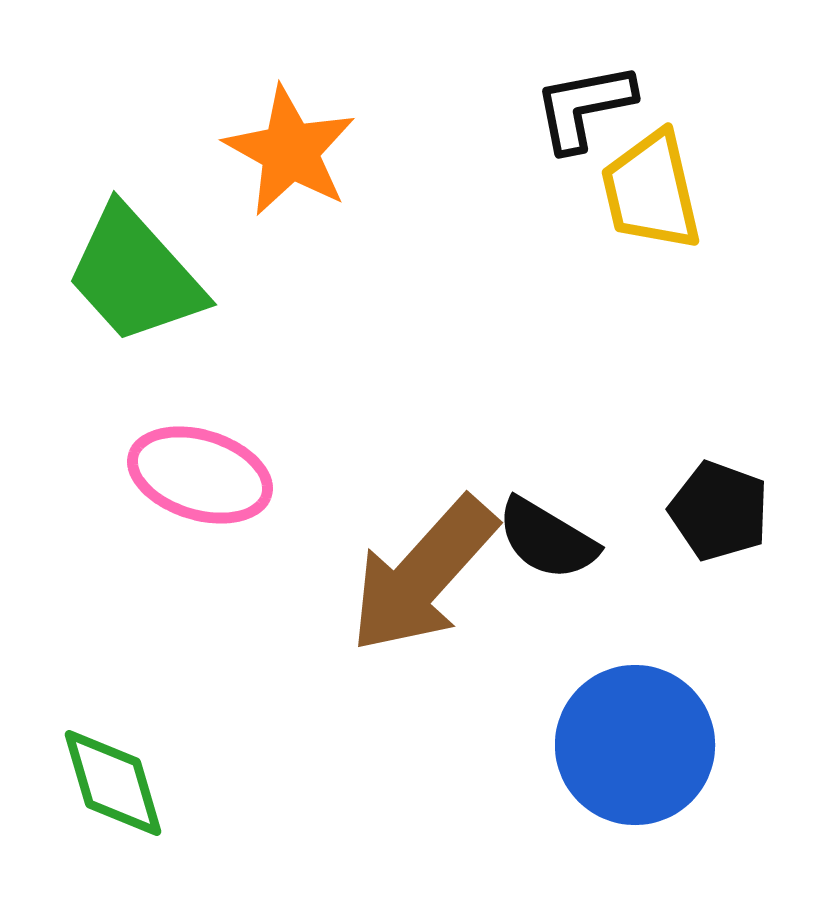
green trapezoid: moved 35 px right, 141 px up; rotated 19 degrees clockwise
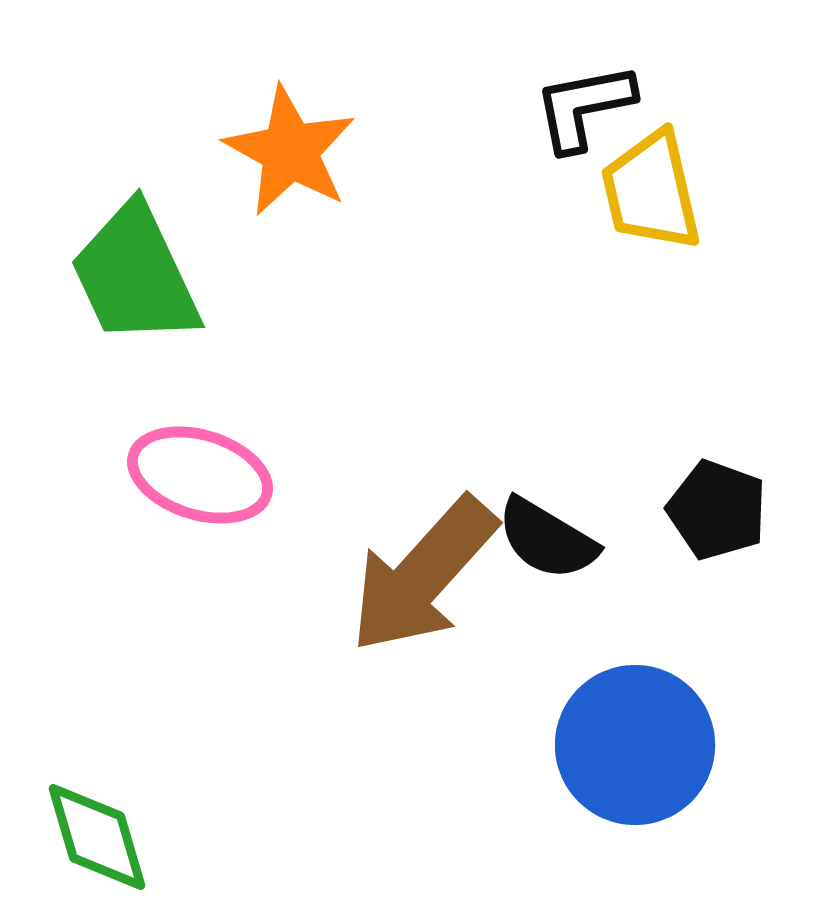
green trapezoid: rotated 17 degrees clockwise
black pentagon: moved 2 px left, 1 px up
green diamond: moved 16 px left, 54 px down
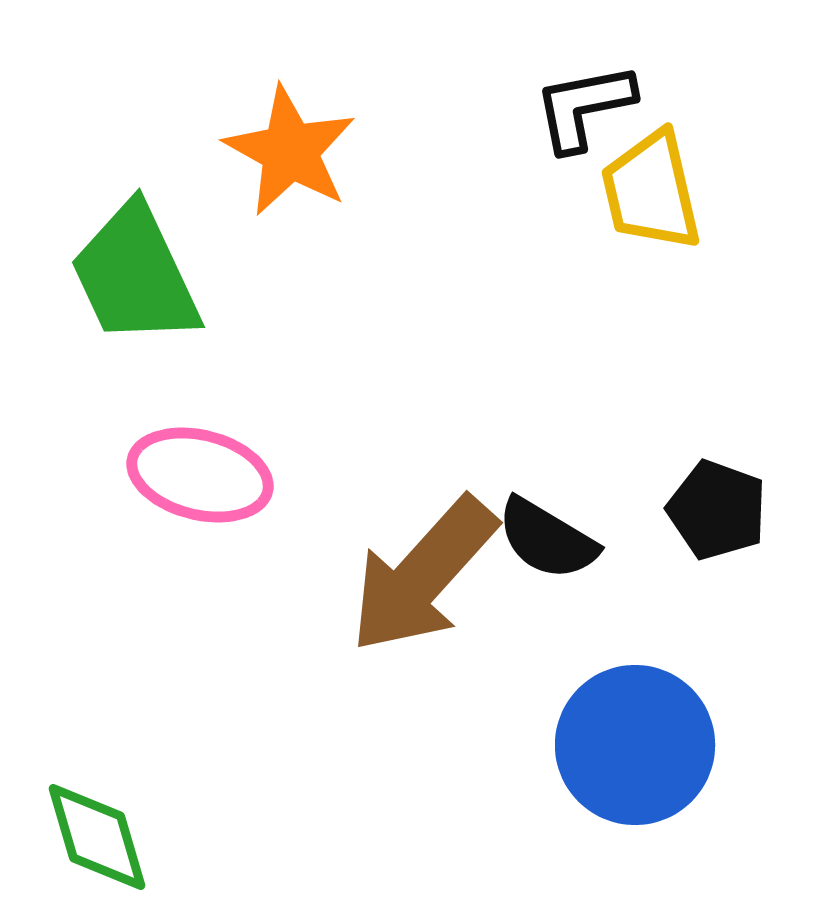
pink ellipse: rotated 3 degrees counterclockwise
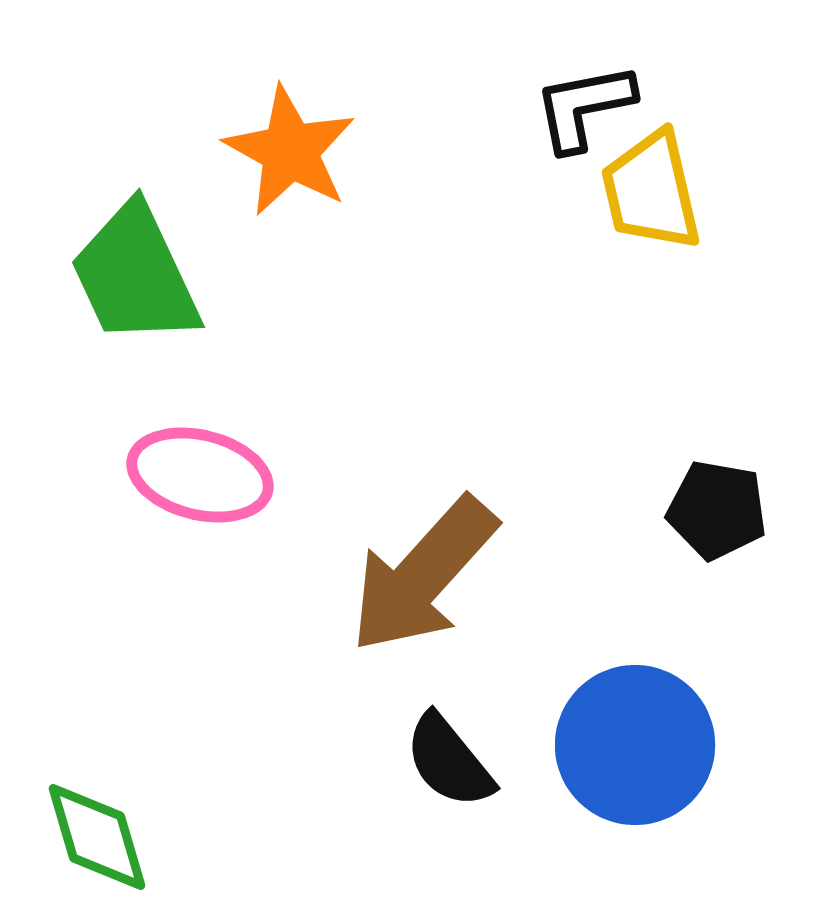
black pentagon: rotated 10 degrees counterclockwise
black semicircle: moved 98 px left, 222 px down; rotated 20 degrees clockwise
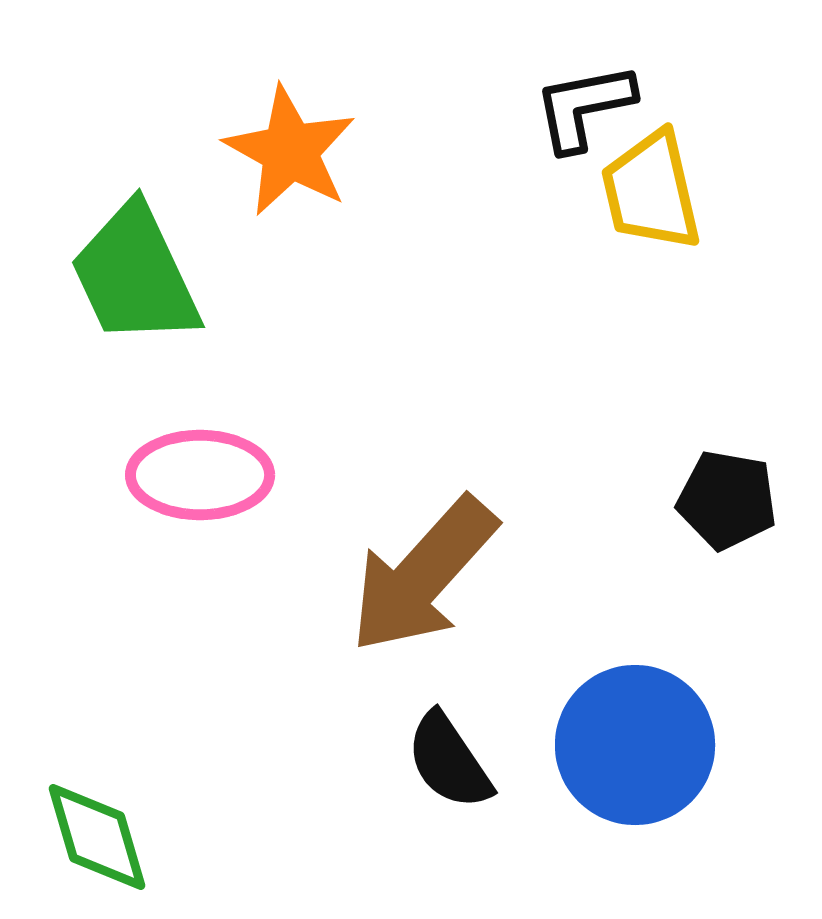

WHAT IS BEING ASKED:
Copy each line of the data above word for word, omitting the pictures.

TASK ANSWER:
green trapezoid: moved 35 px right, 141 px up; rotated 19 degrees clockwise
green trapezoid: rotated 17 degrees clockwise
black pentagon: moved 2 px left, 1 px up
green diamond: moved 16 px left, 54 px down
pink ellipse: rotated 3 degrees counterclockwise
black pentagon: rotated 10 degrees counterclockwise
black semicircle: moved 98 px left, 222 px down; rotated 20 degrees clockwise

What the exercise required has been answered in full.